» Task requirements: Copy out exactly the lines from the line containing "red soap dispenser" to the end of the listing.

▼

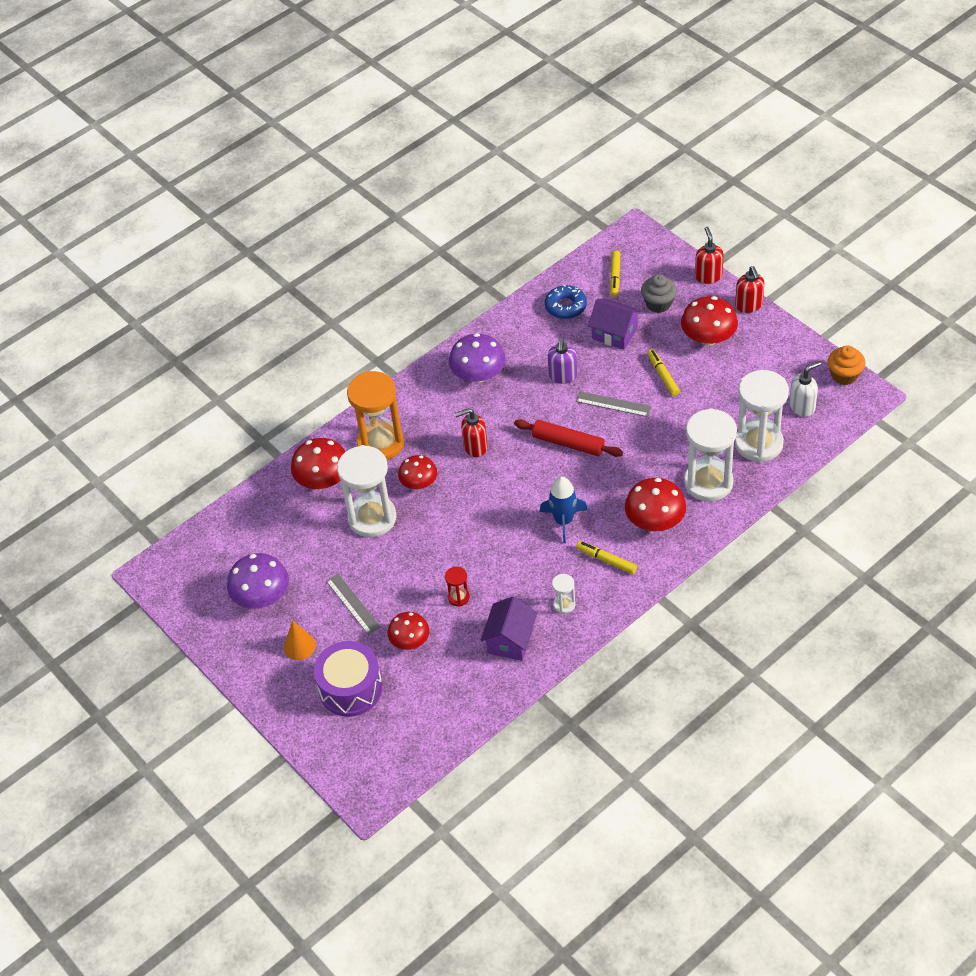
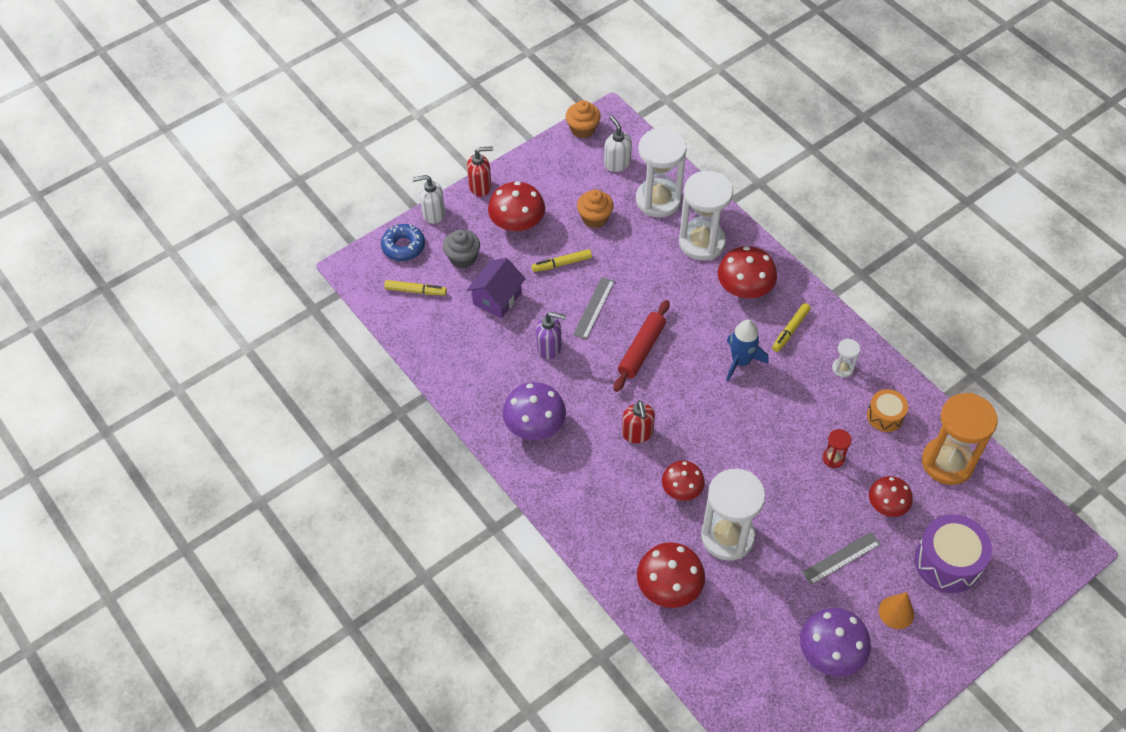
camera: 90 degrees left, 5 degrees up
orange hourglass [347,371,404,460] -> orange hourglass moved to [922,393,998,485]
purple house [481,596,537,661] -> orange drum [867,389,908,432]
blue donut [545,285,587,319] -> blue donut moved to [381,224,425,261]
red soap dispenser [695,227,724,284] -> white soap dispenser [412,175,445,224]
none -> orange cupcake [577,189,614,228]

▲

» Expected output:
red soap dispenser [695,227,724,284] -> white soap dispenser [412,175,445,224]
none -> orange cupcake [577,189,614,228]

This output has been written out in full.